- _About this task_: Every entry below is to be copied exactly, apart from any picture it holds.

- _Information_:
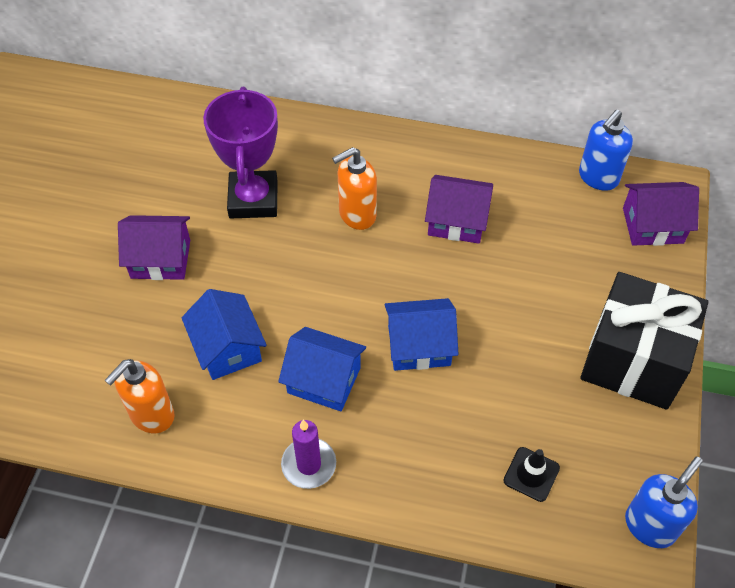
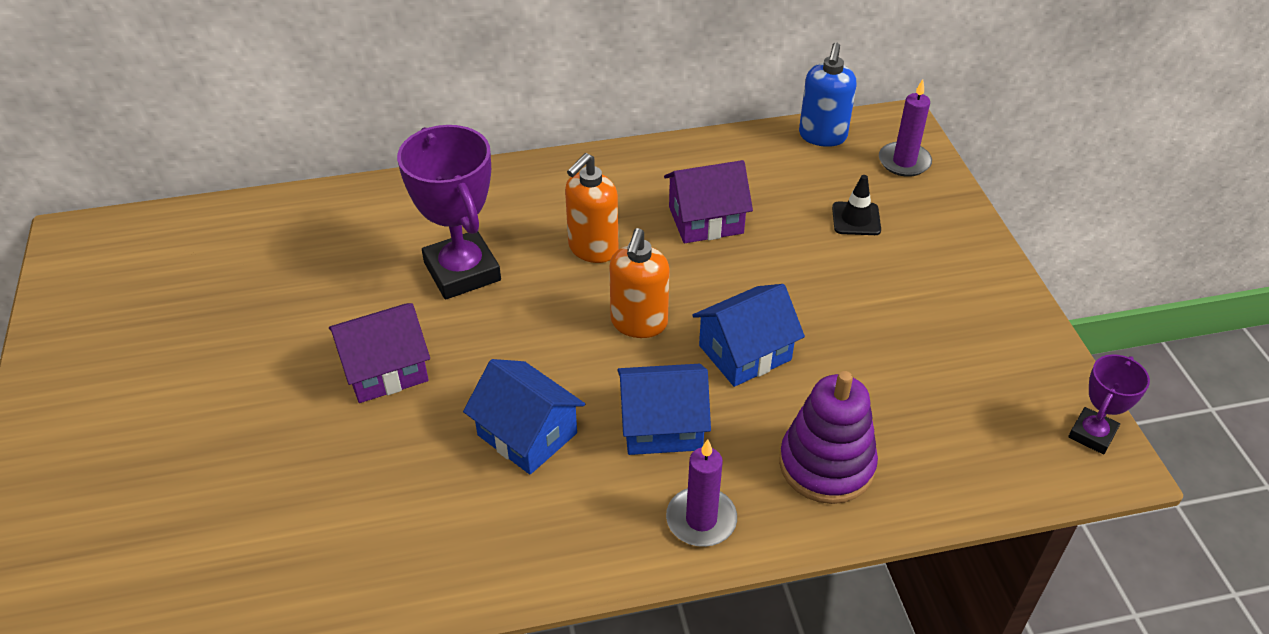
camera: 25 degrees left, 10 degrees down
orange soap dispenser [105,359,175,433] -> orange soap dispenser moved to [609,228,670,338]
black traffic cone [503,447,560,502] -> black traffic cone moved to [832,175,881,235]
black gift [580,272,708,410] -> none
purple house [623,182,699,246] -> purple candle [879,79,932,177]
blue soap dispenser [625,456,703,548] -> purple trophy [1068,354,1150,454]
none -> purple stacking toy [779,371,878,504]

- _Answer below_:
camera: 25 degrees left, 10 degrees down
orange soap dispenser [105,359,175,433] -> orange soap dispenser moved to [609,228,670,338]
black traffic cone [503,447,560,502] -> black traffic cone moved to [832,175,881,235]
black gift [580,272,708,410] -> none
purple house [623,182,699,246] -> purple candle [879,79,932,177]
blue soap dispenser [625,456,703,548] -> purple trophy [1068,354,1150,454]
none -> purple stacking toy [779,371,878,504]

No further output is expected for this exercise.